WORK ORDER: Only the lines from the one holding "SW201: button (GND, N_15)" through the end of the material are to be repeated, exactly and without pictures.
START RECORDS FOR THE TASK
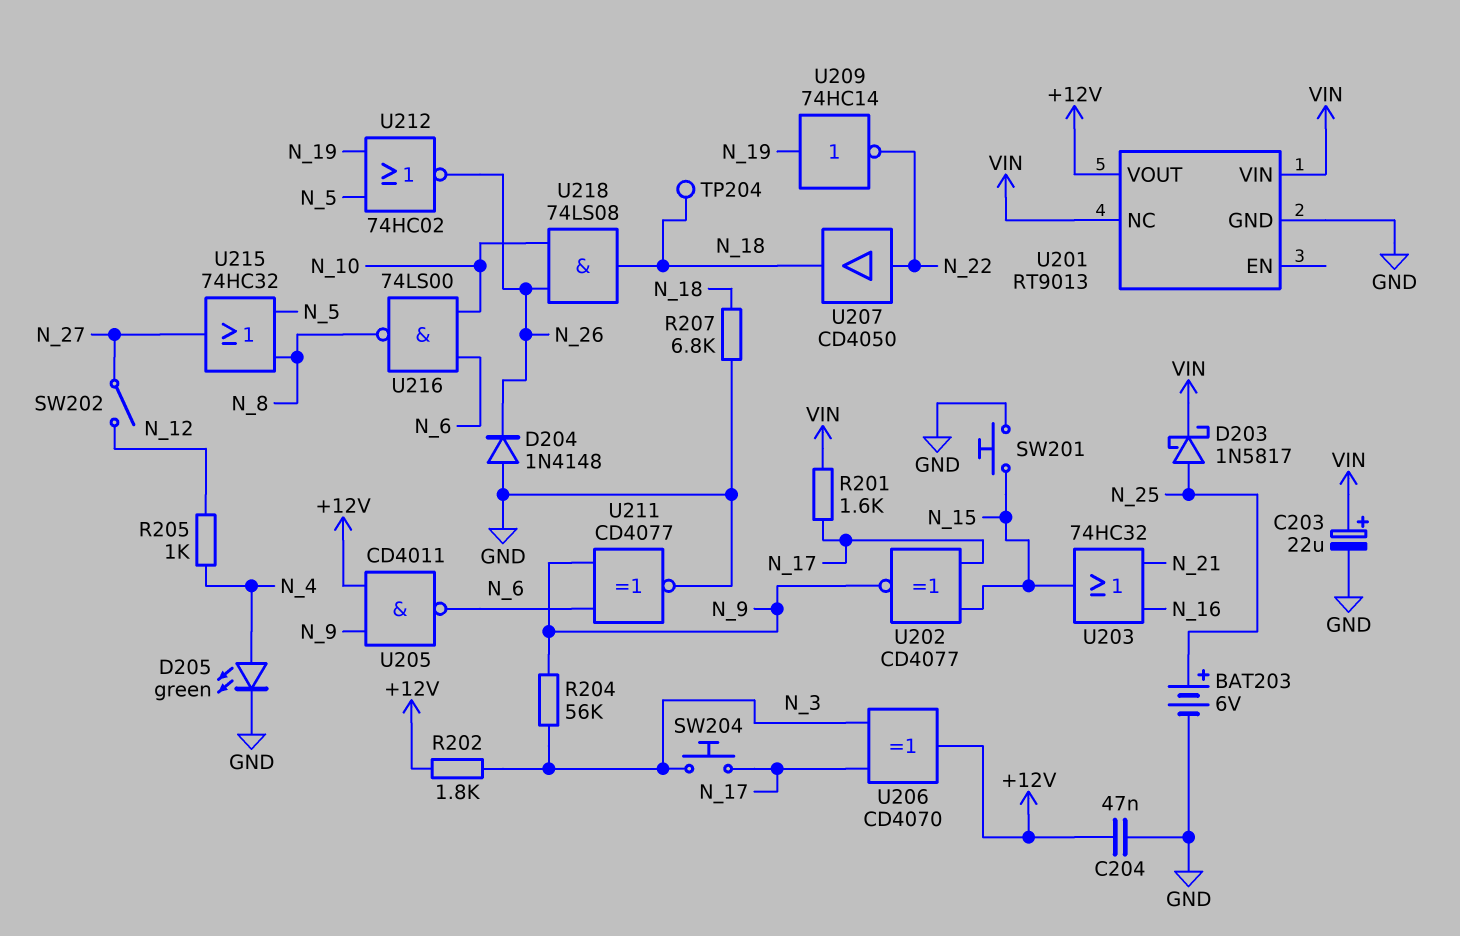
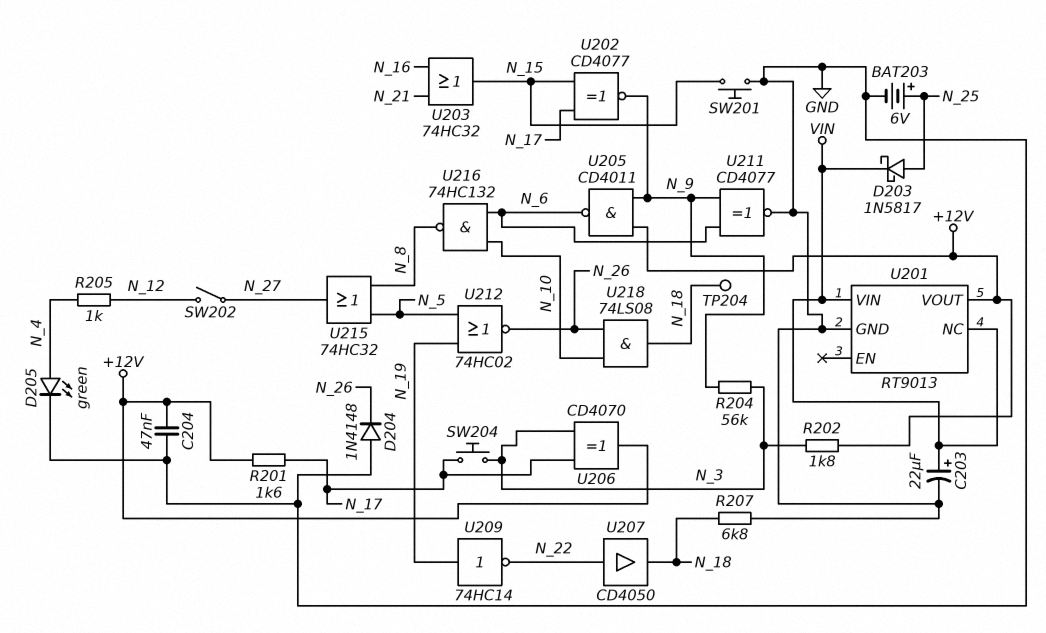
R201: 1.6k (N_17, VIN) -> 1.6k (+12V, N_17)
U216: NAND 74LS00 (in N_6, in N_10, out N_8) -> NAND 74HC132 (in N_6, in N_10, out N_8)

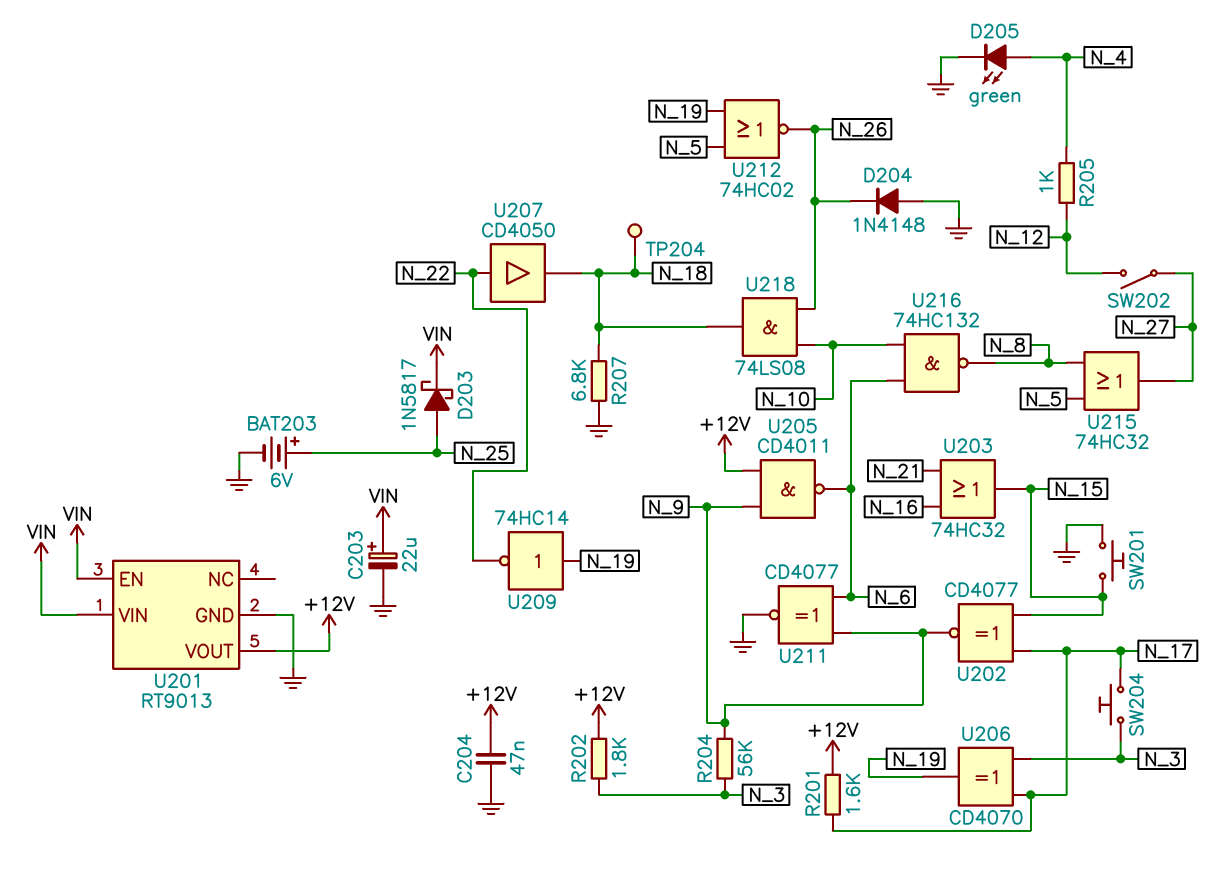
U201 pin EN: none -> VIN
U201 pin NC: VIN -> none
U206: XOR CD4070 (in N_3, in N_17, out +12V) -> XOR CD4070 (in N_3, in N_17, out N_19)

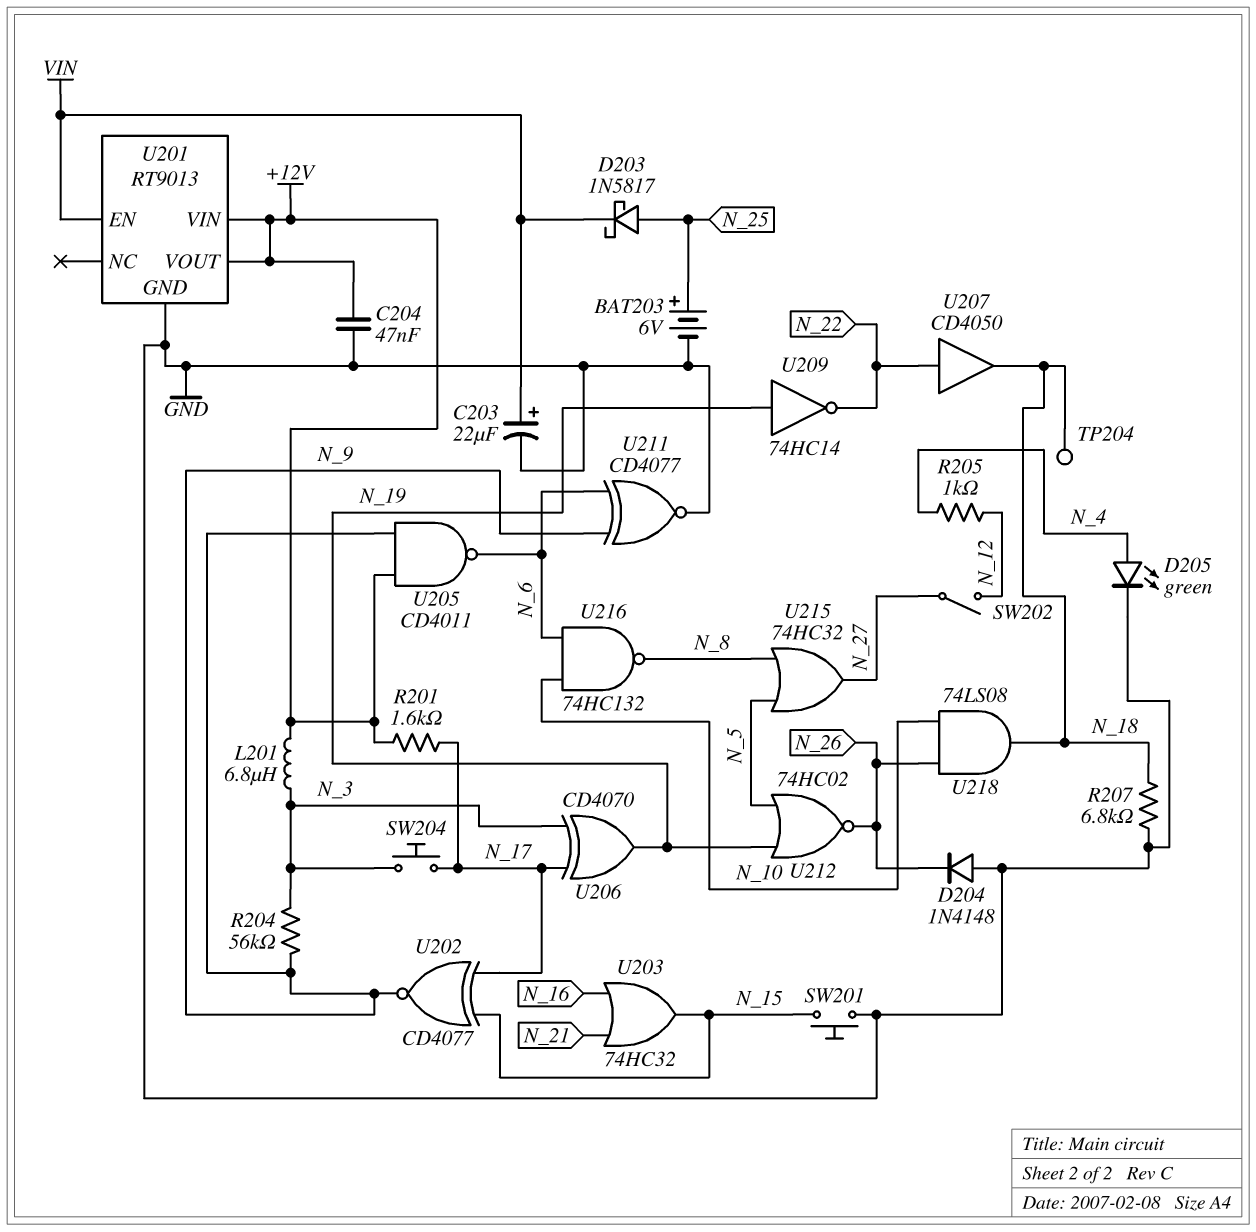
L201: none -> 6.8uH (+12V, N_3)
R202: 1.8k (+12V, N_3) -> none
U201 pin VIN: VIN -> +12V

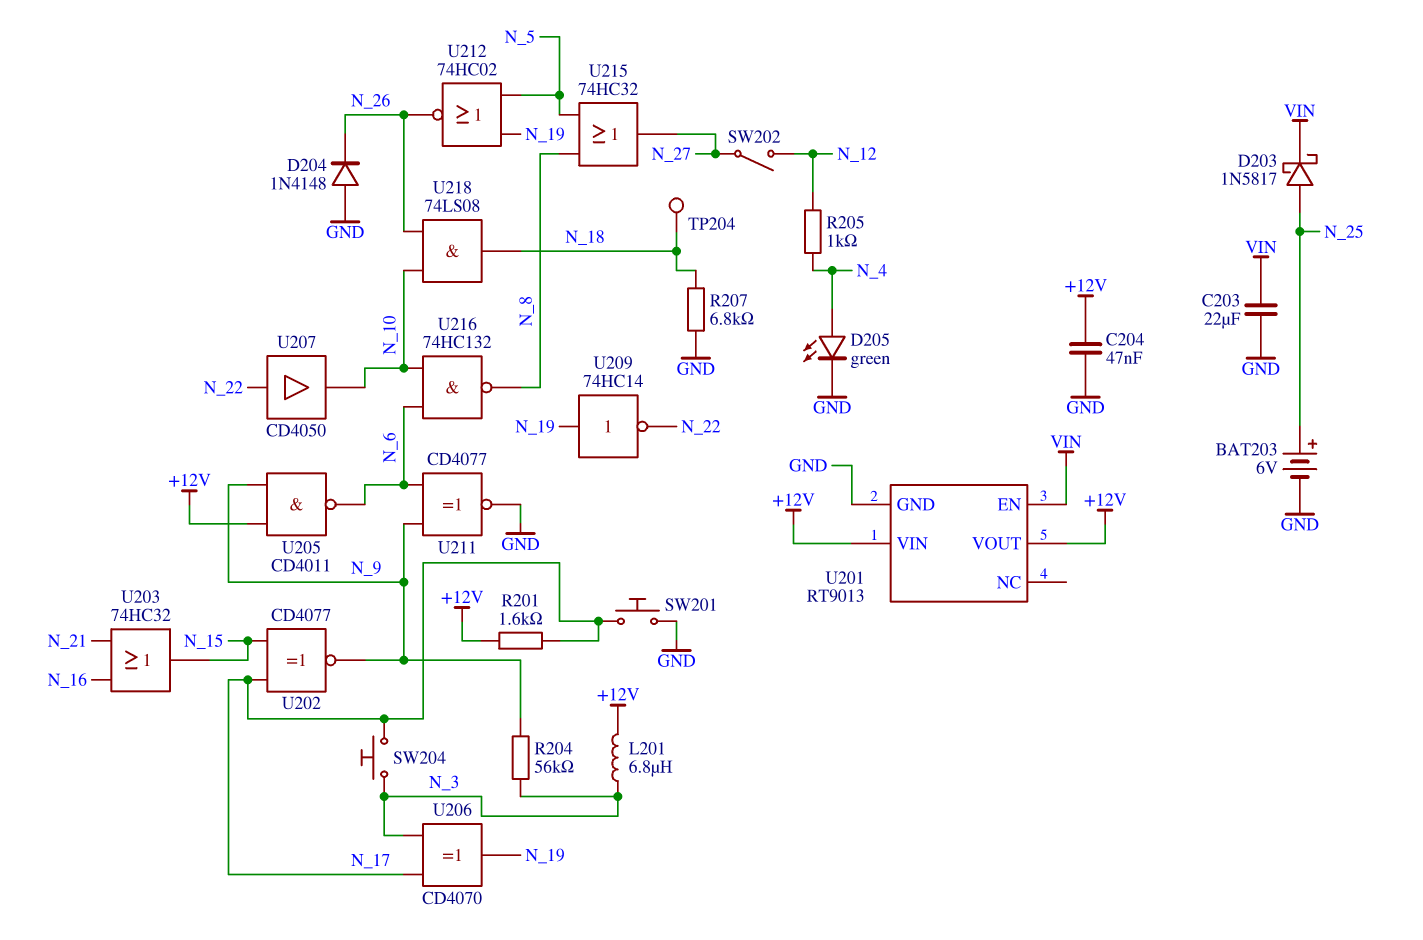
C203: 22uF (plus VIN, minus GND) -> 22uF (GND, VIN)
SW201: button (GND, N_15) -> button (GND, N_17)
U207: buffer CD4050 (in N_22, out N_18) -> buffer CD4050 (in N_22, out N_10)

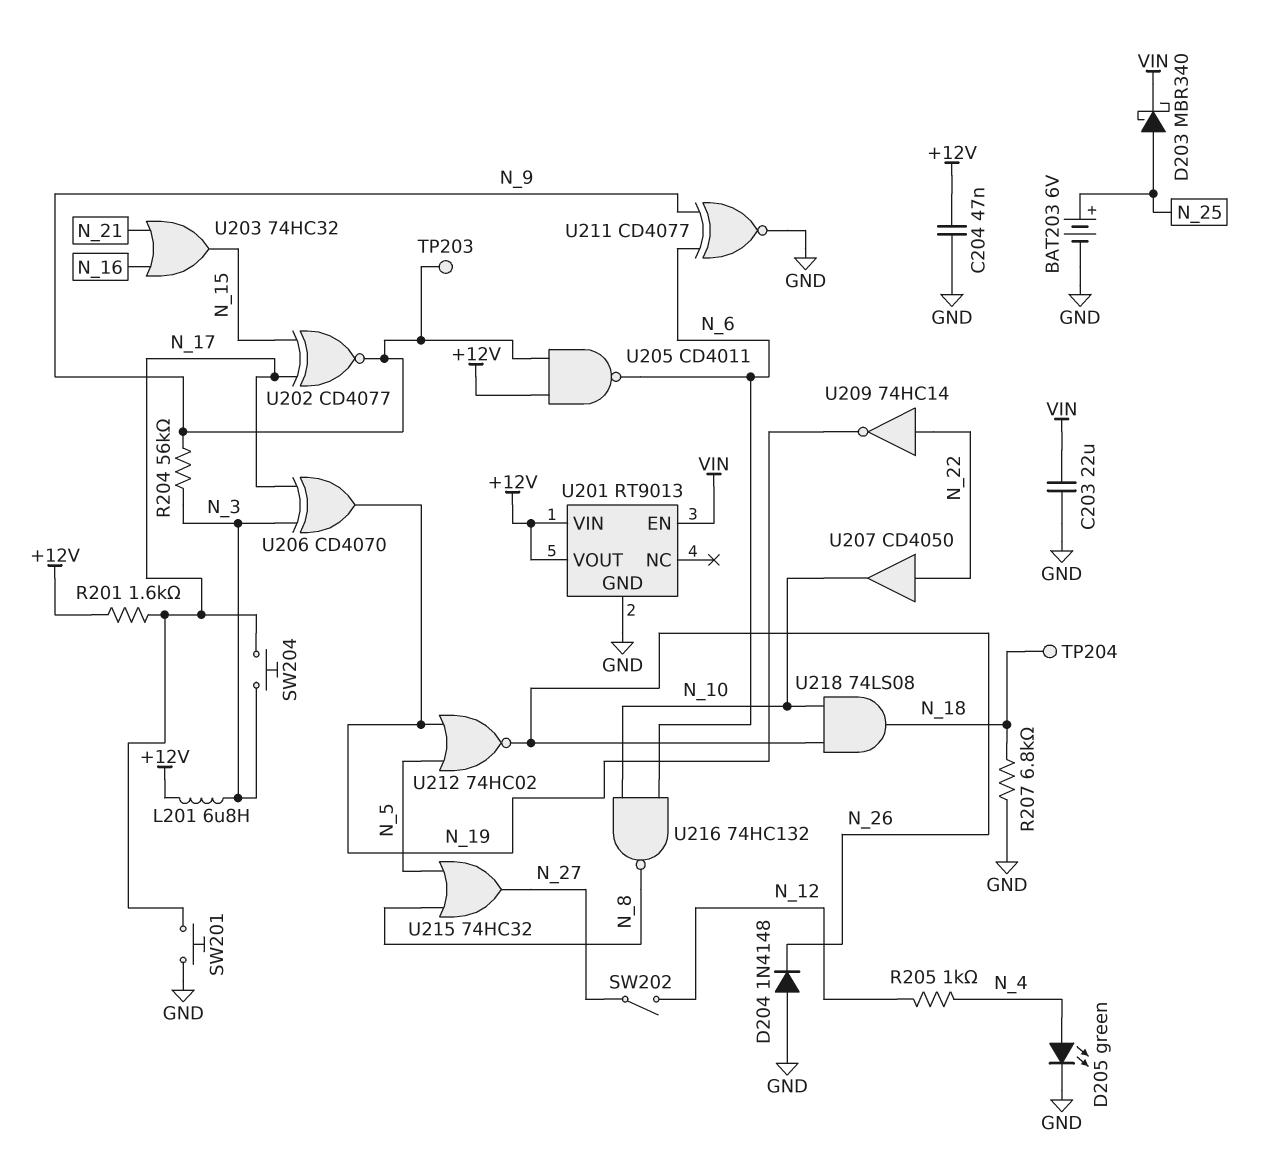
D203: schottky 1N5817 (A N_25, K VIN) -> schottky MBR340 (A N_25, K VIN)
TP203: none -> test point (N_9)
U209: NOT 74HC14 (in N_19, out N_22) -> NOT 74HC14 (in N_22, out N_19)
END RECORDS FOR THE TASK
EXERCISE RESPONSE:
SW201: button (GND, N_15) -> button (GND, N_17)
U207: buffer CD4050 (in N_22, out N_18) -> buffer CD4050 (in N_22, out N_10)

D203: schottky 1N5817 (A N_25, K VIN) -> schottky MBR340 (A N_25, K VIN)
TP203: none -> test point (N_9)
U209: NOT 74HC14 (in N_19, out N_22) -> NOT 74HC14 (in N_22, out N_19)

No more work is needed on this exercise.